■ PROBLEM ■
Repeat the data below word for word, from the line containing "Question: From the" down through the last line of the data, with both of those lines included.

■ ENTRIES ■
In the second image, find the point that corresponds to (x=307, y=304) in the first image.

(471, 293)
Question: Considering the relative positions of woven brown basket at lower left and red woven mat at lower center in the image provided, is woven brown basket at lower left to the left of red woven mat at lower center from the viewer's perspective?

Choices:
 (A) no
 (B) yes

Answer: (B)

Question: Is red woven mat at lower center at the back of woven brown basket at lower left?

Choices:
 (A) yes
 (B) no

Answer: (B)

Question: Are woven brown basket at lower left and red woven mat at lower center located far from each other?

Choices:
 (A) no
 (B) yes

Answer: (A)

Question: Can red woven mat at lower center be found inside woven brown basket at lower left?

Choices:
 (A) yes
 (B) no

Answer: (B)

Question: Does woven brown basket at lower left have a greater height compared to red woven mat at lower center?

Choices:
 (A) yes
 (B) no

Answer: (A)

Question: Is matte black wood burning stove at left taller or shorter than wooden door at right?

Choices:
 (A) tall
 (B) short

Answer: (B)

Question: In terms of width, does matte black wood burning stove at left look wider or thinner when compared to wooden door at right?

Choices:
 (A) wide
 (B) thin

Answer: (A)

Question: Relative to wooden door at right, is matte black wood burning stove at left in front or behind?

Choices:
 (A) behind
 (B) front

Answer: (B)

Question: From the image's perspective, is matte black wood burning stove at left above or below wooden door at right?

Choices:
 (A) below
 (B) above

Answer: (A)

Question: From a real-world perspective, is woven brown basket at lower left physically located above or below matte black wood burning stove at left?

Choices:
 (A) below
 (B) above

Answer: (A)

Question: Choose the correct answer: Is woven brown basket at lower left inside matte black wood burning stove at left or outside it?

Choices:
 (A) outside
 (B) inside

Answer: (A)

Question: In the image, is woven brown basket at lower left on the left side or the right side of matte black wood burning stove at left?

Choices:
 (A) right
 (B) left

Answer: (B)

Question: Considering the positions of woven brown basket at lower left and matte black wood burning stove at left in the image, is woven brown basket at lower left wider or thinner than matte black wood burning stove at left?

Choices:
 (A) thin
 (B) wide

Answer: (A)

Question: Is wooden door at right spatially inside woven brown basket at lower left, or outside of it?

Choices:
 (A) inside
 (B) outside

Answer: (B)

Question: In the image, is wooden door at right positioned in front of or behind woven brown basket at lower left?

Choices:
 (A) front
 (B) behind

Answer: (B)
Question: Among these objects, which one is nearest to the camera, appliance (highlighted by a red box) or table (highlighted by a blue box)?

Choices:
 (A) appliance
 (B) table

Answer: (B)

■ RESPONSE BELOW ■
Question: From the image's perspective, is matte black wood burning stove at left above or below wooden door at right?

Choices:
 (A) below
 (B) above

Answer: (A)

Question: From a real-world perspective, is woven brown basket at lower left physically located above or below matte black wood burning stove at left?

Choices:
 (A) below
 (B) above

Answer: (A)

Question: Choose the correct answer: Is woven brown basket at lower left inside matte black wood burning stove at left or outside it?

Choices:
 (A) outside
 (B) inside

Answer: (A)

Question: In the image, is woven brown basket at lower left on the left side or the right side of matte black wood burning stove at left?

Choices:
 (A) right
 (B) left

Answer: (B)

Question: Considering the positions of woven brown basket at lower left and matte black wood burning stove at left in the image, is woven brown basket at lower left wider or thinner than matte black wood burning stove at left?

Choices:
 (A) thin
 (B) wide

Answer: (A)

Question: Is wooden door at right spatially inside woven brown basket at lower left, or outside of it?

Choices:
 (A) inside
 (B) outside

Answer: (B)

Question: In the image, is wooden door at right positioned in front of or behind woven brown basket at lower left?

Choices:
 (A) front
 (B) behind

Answer: (B)
Question: Among these objects, which one is nearest to the camera, appliance (highlighted by a red box) or table (highlighted by a blue box)?

Choices:
 (A) appliance
 (B) table

Answer: (B)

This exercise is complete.